═══ INFORMATION GIVEN

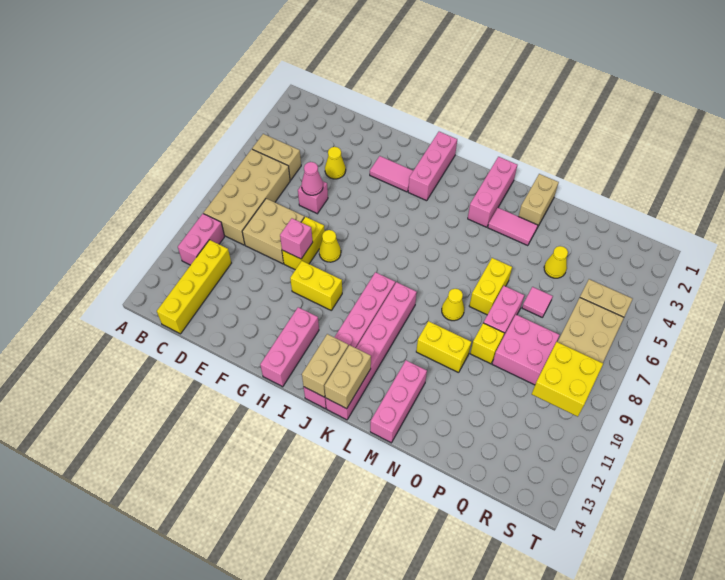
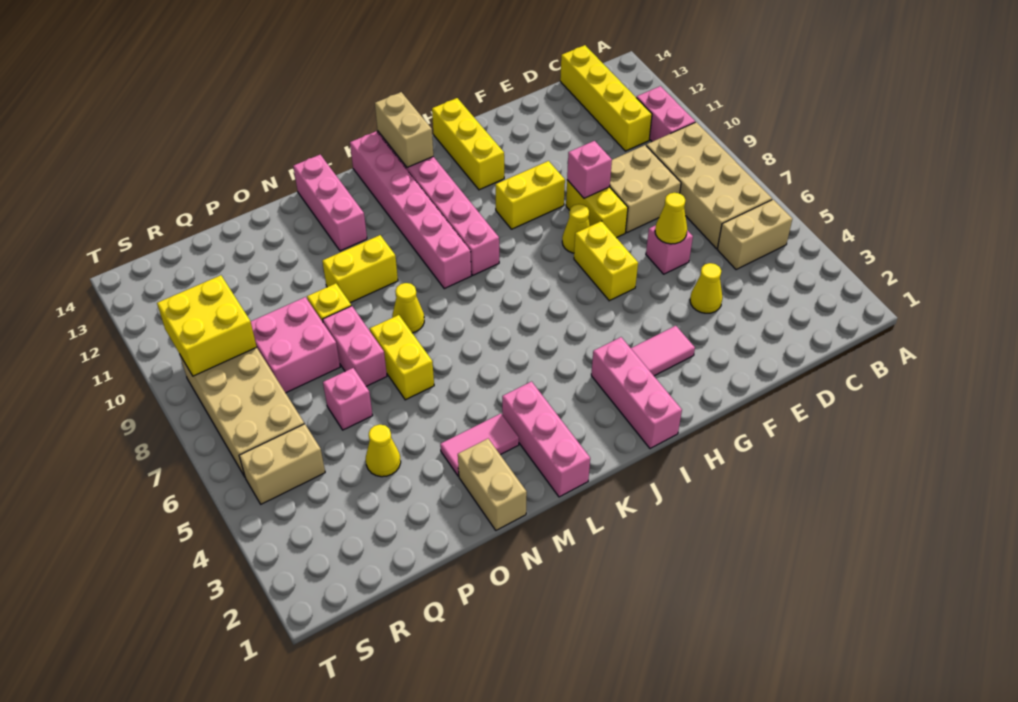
pink cone E6 level 2 -> yellow cone E6 level 2
none -> yellow brick G6:G7 level 1
pink brick H12:H14 level 1 -> yellow brick H12:H14 level 1
tan brick K13:K14 level 2 -> none
pink tile P6 level 1 -> pink brick P6 level 1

══════

> **PROBLEM TO WORK ON**: Return only what runs from the line containing "tan brick K13:K14 level 2 -> none" to the last line of the records above, both ends included, exactly as written.

> **RESULT OF THE EXERCISE**:
tan brick K13:K14 level 2 -> none
pink tile P6 level 1 -> pink brick P6 level 1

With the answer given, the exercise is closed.